╔══

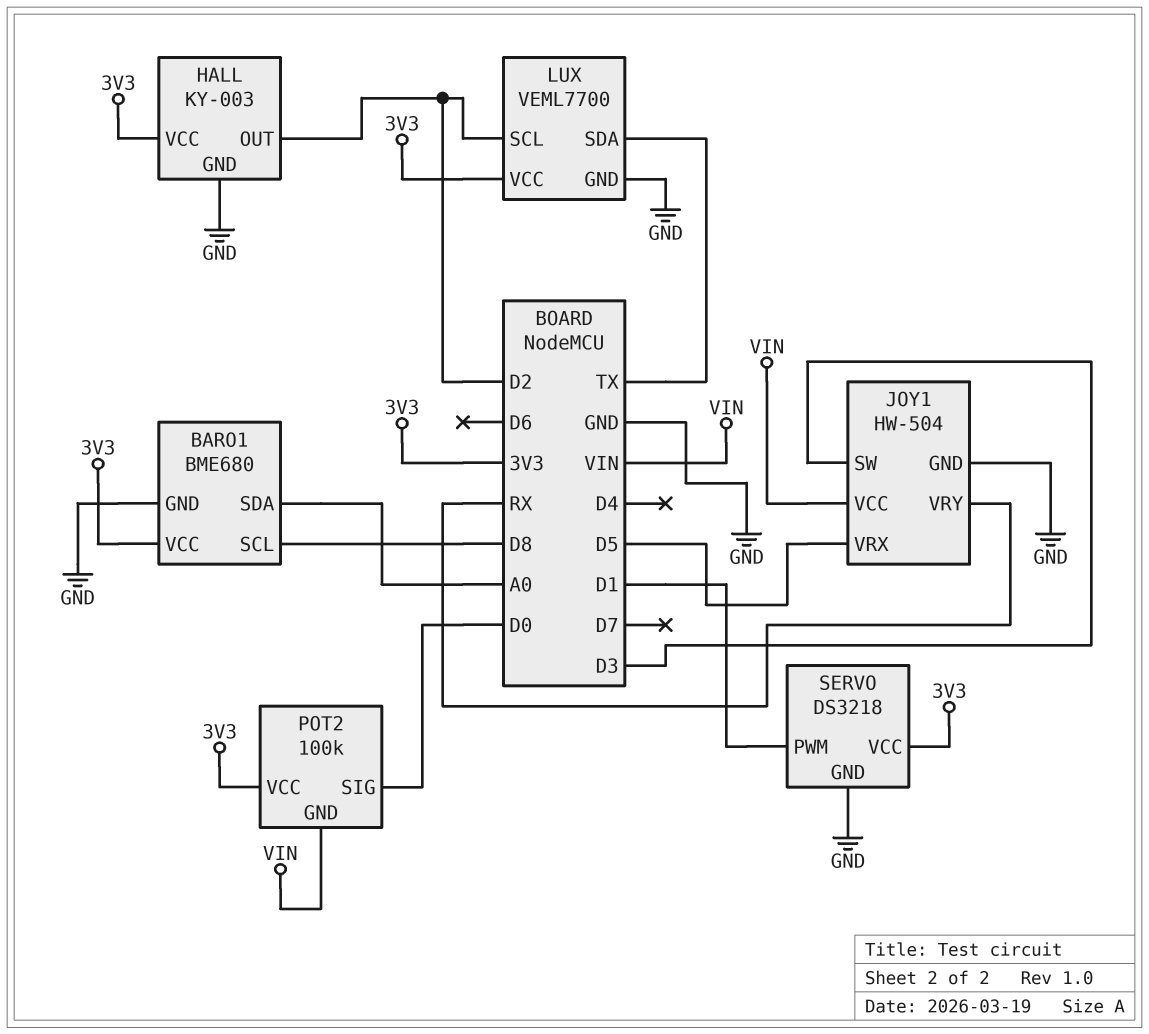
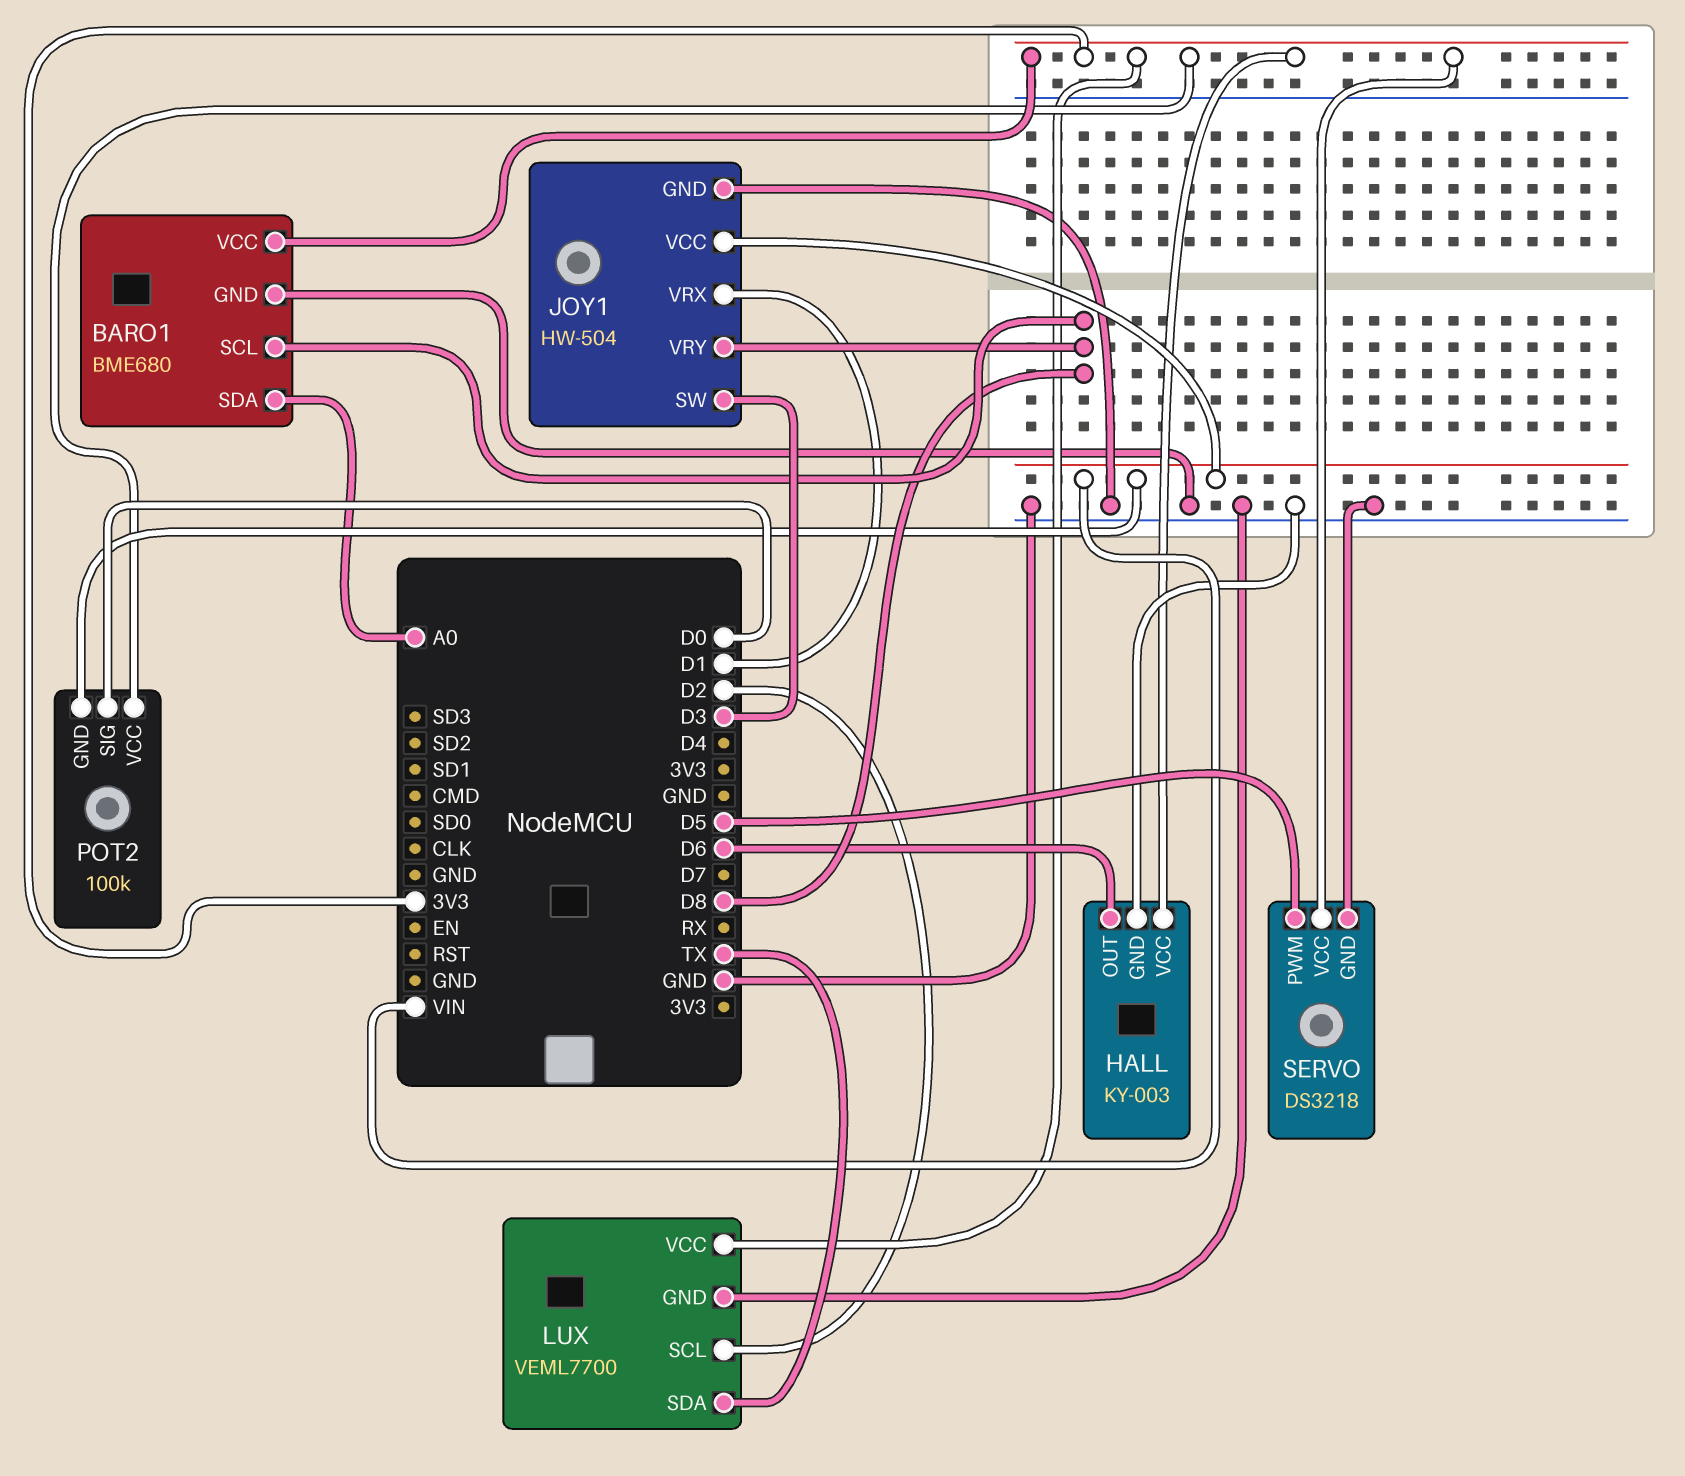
HALL pin OUT: D2 -> D6
JOY1 pin VRX: D5 -> D1
JOY1 pin VRY: RX -> D8
SERVO pin PWM: D1 -> D5

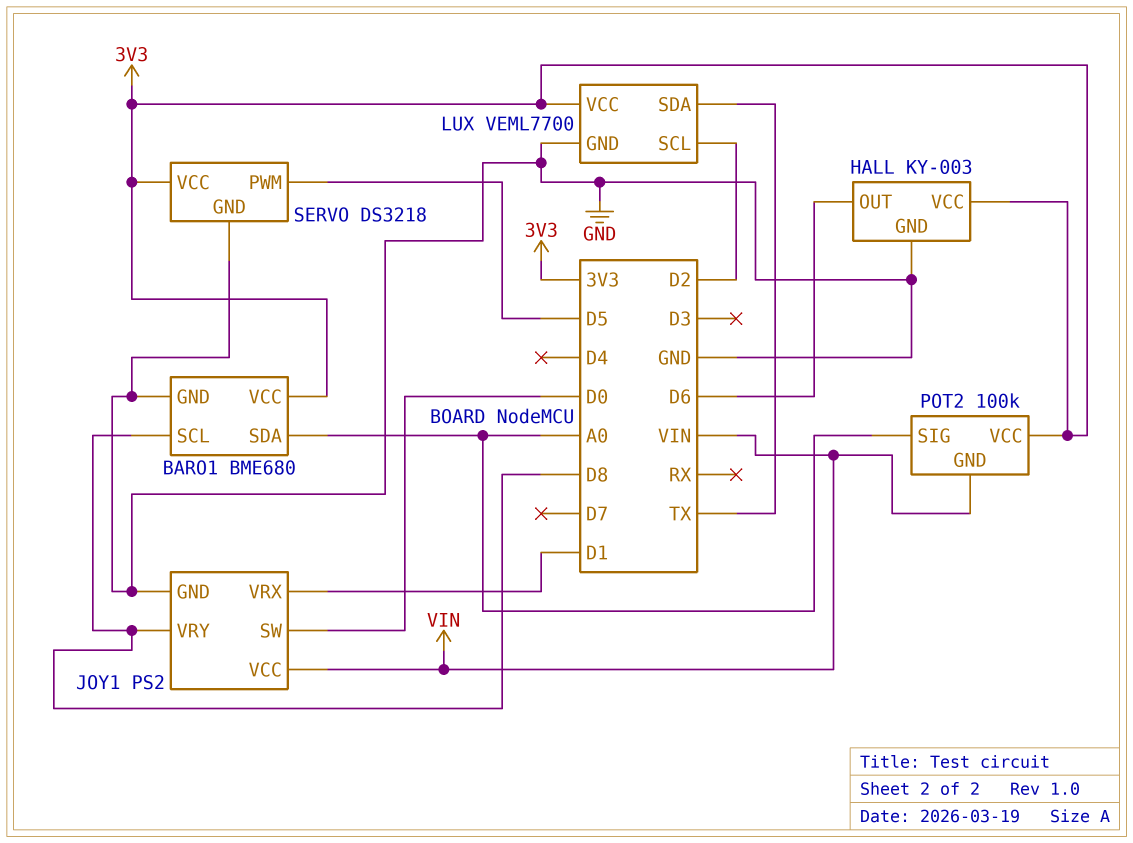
JOY1: HW-504 -> PS2
JOY1 pin SW: D3 -> D0
POT2 pin SIG: D0 -> A0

╚══

Retype all the records shown above, character for character. Omit every picture.

§ **Answer to this problem**:
HALL pin OUT: D2 -> D6
JOY1 pin VRX: D5 -> D1
JOY1 pin VRY: RX -> D8
SERVO pin PWM: D1 -> D5

JOY1: HW-504 -> PS2
JOY1 pin SW: D3 -> D0
POT2 pin SIG: D0 -> A0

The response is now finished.